(Multi-step shape changes)
━━━━━━

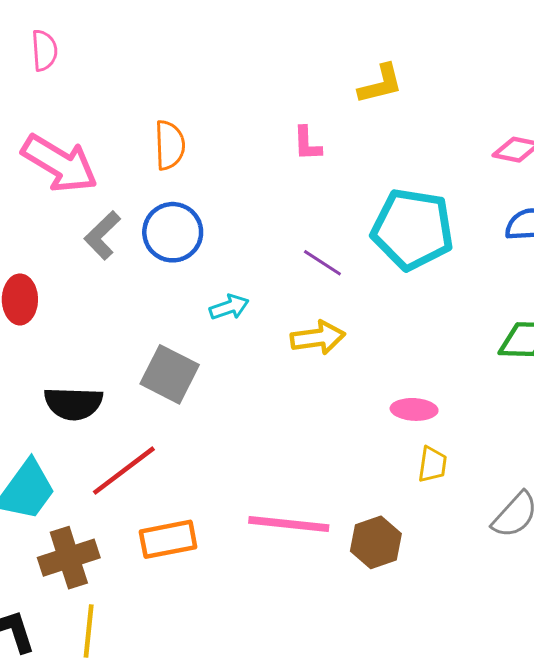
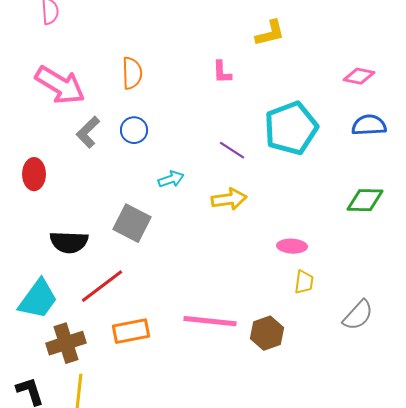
cyan pentagon: (413, 229) -> (291, 128), turned -30
blue circle: (173, 232) -> (134, 130), size x0.7

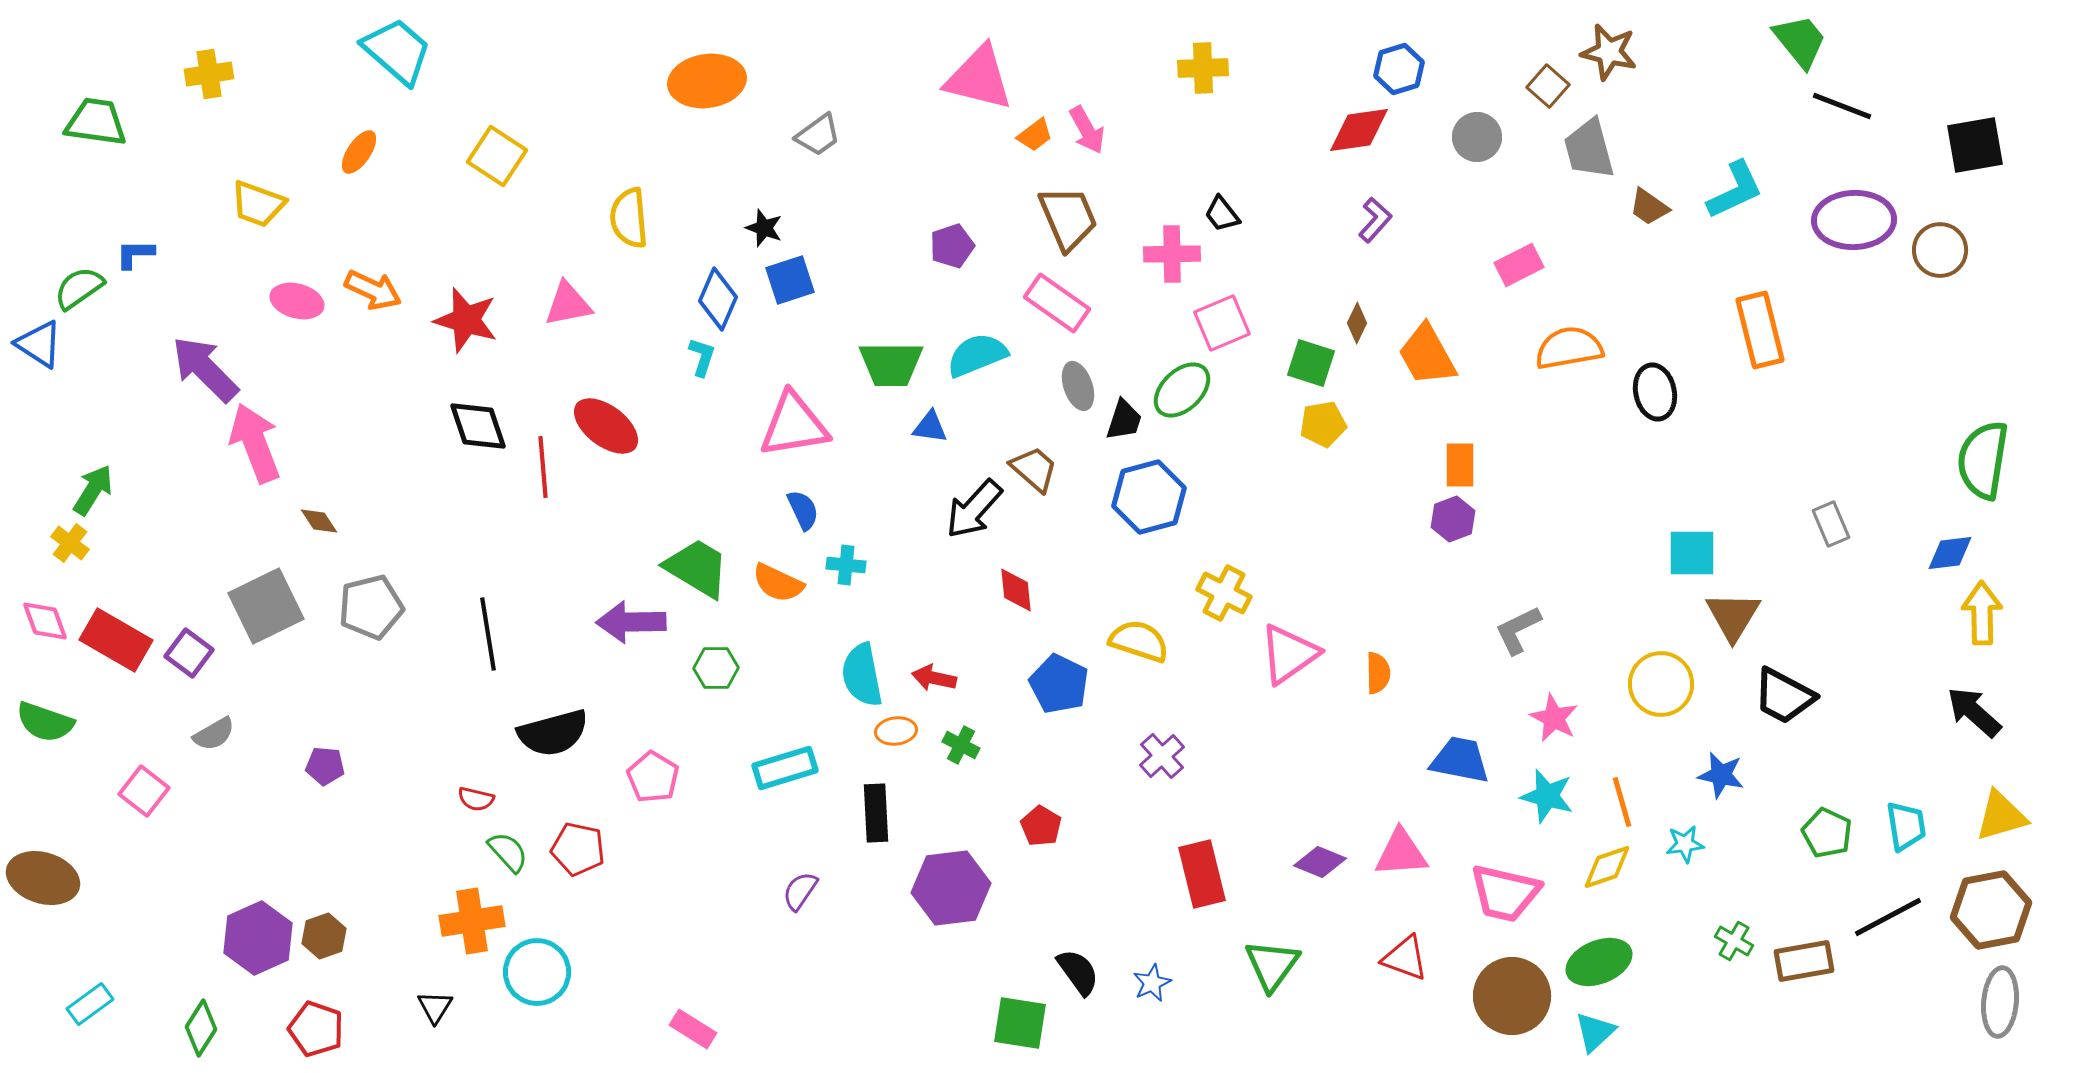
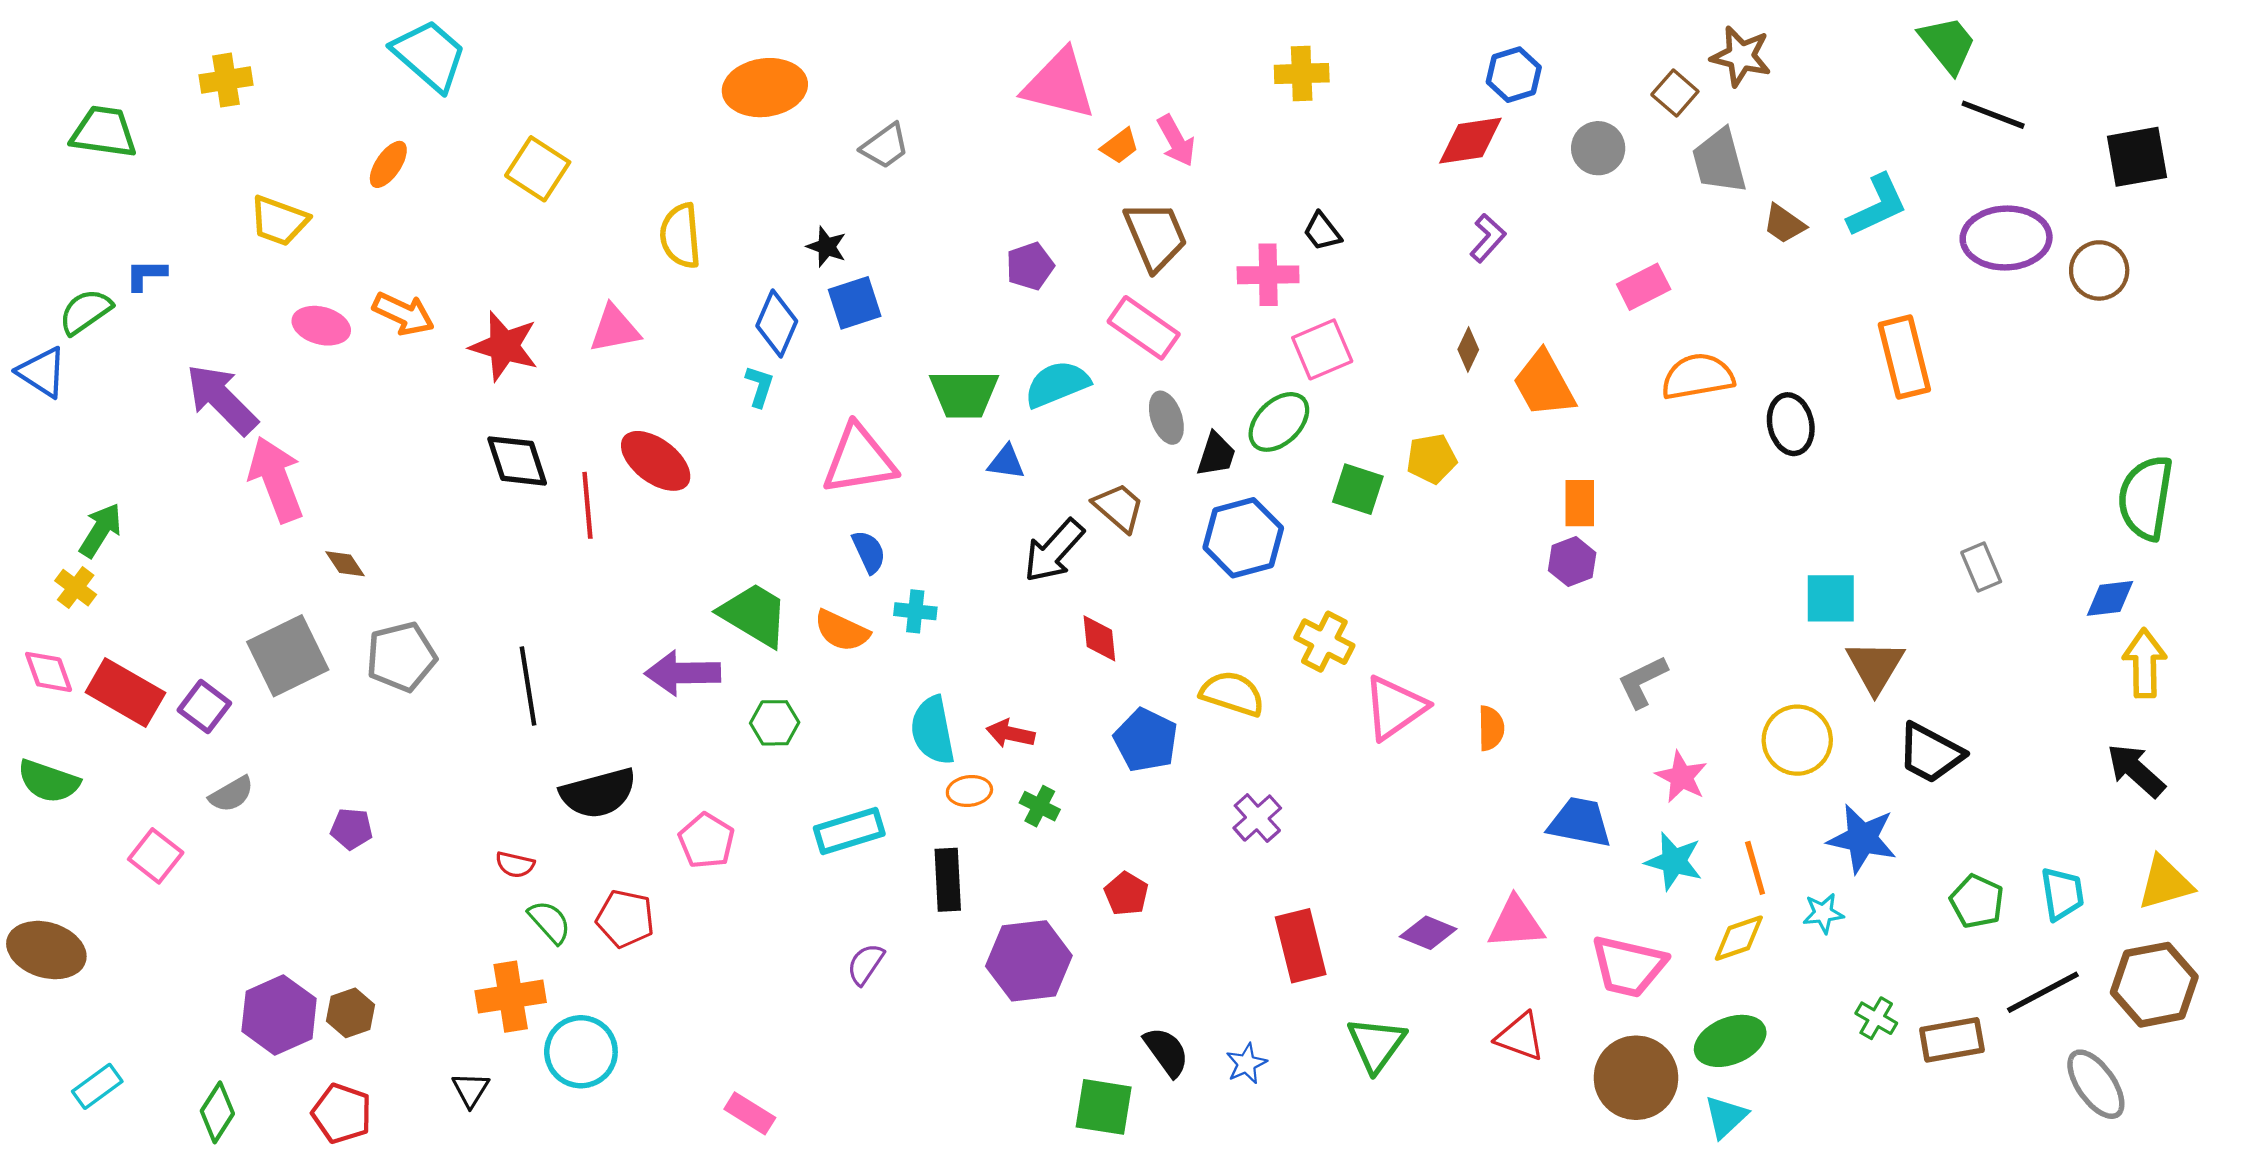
green square: (1311, 363) -> (1358, 489), moved
blue star: (1721, 775) -> (1862, 839), size x1.4
gray ellipse: (2000, 1002) -> (2096, 1084), moved, turned -40

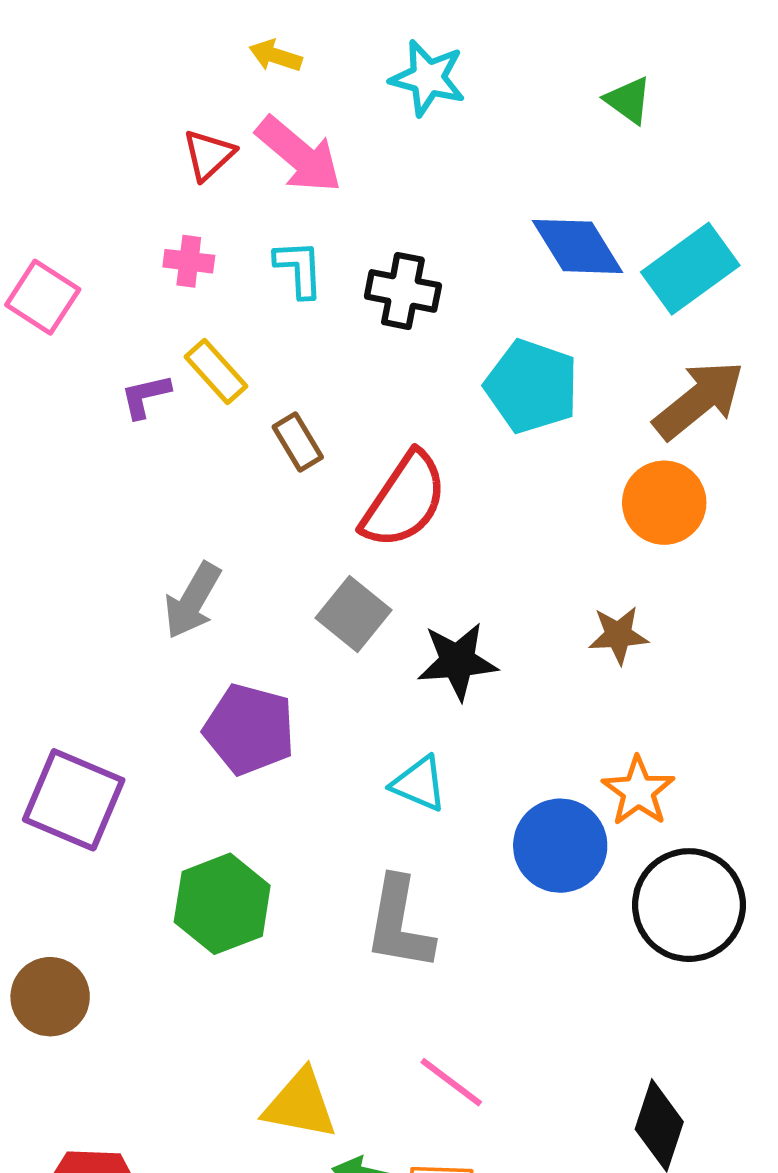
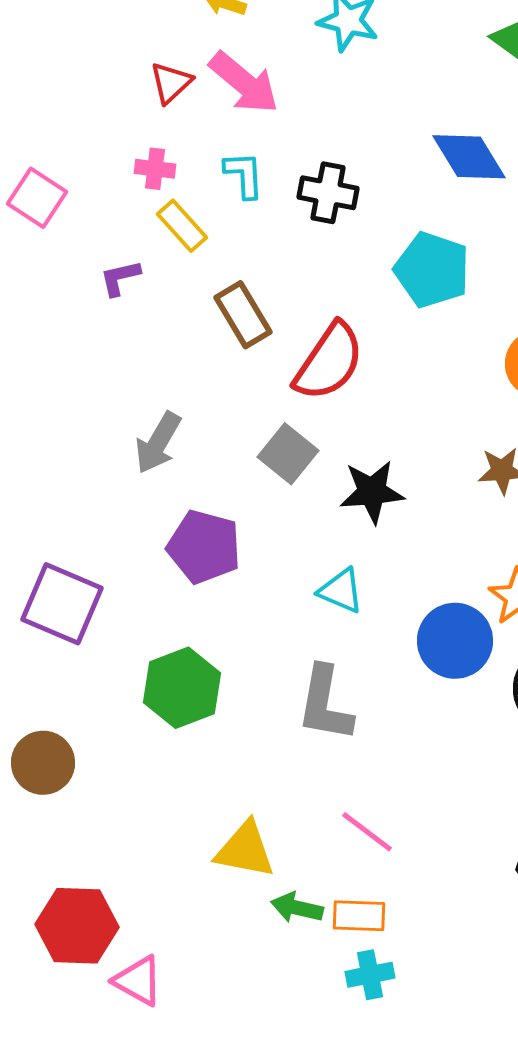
yellow rectangle: (216, 371) -> (182, 226), moved
brown rectangle: (298, 442) -> (243, 315), size x1.4

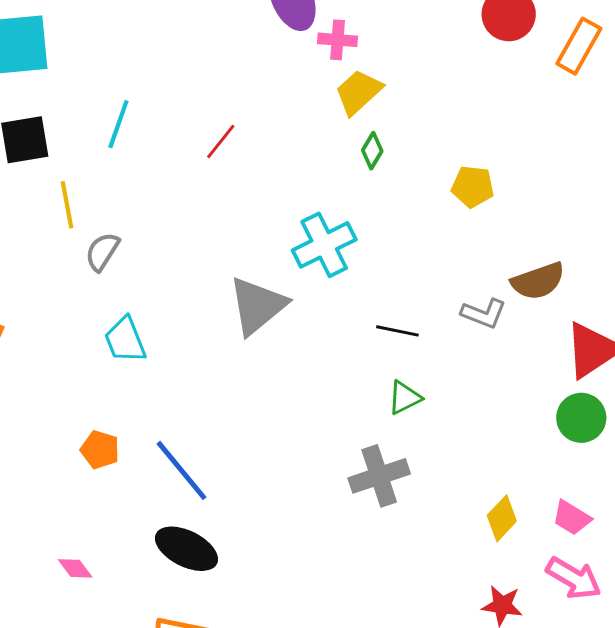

━━━━━━

PROBLEM DETAILS: Verbatim, write out the line containing "blue circle: (173, 232)" and all later lines through the end of the records, leaving every picture out.

EXERCISE ANSWER:
blue circle: (173, 232) -> (134, 130), size x0.7

green square: (1311, 363) -> (1358, 489), moved
blue star: (1721, 775) -> (1862, 839), size x1.4
gray ellipse: (2000, 1002) -> (2096, 1084), moved, turned -40

yellow rectangle: (216, 371) -> (182, 226), moved
brown rectangle: (298, 442) -> (243, 315), size x1.4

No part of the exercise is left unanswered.